■ **Instruction**
Reproduce the records exactly, beginning with their first line and ending with the line that contains "(175, 441) = (168, 312): green", and output nothing more.

■ **Excerpted records**
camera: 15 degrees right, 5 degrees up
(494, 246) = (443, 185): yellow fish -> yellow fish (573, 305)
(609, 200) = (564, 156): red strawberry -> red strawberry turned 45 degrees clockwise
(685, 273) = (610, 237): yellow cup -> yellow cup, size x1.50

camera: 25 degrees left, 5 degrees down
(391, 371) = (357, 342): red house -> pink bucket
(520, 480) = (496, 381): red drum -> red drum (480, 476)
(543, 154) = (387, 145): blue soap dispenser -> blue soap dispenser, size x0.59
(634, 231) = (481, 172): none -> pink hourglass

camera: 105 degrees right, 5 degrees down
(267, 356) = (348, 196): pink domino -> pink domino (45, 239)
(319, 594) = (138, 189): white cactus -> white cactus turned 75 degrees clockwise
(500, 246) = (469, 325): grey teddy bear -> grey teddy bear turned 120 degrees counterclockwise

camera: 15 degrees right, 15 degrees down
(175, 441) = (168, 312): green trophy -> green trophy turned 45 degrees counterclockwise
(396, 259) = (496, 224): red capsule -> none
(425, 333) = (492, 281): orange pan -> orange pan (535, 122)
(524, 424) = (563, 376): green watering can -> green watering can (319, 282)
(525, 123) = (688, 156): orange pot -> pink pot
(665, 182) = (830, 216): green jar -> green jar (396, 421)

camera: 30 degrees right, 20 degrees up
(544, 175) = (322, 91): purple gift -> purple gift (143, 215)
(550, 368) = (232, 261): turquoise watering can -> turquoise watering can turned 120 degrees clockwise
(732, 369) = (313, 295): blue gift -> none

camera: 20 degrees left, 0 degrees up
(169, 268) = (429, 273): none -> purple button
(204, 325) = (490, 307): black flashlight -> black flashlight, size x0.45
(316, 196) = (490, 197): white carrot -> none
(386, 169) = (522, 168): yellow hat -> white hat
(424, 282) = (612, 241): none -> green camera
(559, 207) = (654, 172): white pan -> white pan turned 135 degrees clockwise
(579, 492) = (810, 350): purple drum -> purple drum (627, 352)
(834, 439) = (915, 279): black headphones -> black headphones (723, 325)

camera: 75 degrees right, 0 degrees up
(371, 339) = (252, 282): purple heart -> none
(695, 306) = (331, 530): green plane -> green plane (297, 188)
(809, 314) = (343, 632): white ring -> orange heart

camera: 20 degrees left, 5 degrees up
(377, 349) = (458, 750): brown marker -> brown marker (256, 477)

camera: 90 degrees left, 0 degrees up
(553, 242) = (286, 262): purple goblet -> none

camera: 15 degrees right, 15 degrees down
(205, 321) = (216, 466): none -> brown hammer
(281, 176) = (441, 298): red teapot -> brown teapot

■ **Exercise output**
camera: 15 degrees right, 5 degrees up
(494, 246) = (443, 185): yellow fish -> yellow fish (573, 305)
(609, 200) = (564, 156): red strawberry -> red strawberry turned 45 degrees clockwise
(685, 273) = (610, 237): yellow cup -> yellow cup, size x1.50

camera: 25 degrees left, 5 degrees down
(391, 371) = (357, 342): red house -> pink bucket
(520, 480) = (496, 381): red drum -> red drum (480, 476)
(543, 154) = (387, 145): blue soap dispenser -> blue soap dispenser, size x0.59
(634, 231) = (481, 172): none -> pink hourglass

camera: 105 degrees right, 5 degrees down
(267, 356) = (348, 196): pink domino -> pink domino (45, 239)
(319, 594) = (138, 189): white cactus -> white cactus turned 75 degrees clockwise
(500, 246) = (469, 325): grey teddy bear -> grey teddy bear turned 120 degrees counterclockwise

camera: 15 degrees right, 15 degrees down
(175, 441) = (168, 312): green trophy -> green trophy turned 45 degrees counterclockwise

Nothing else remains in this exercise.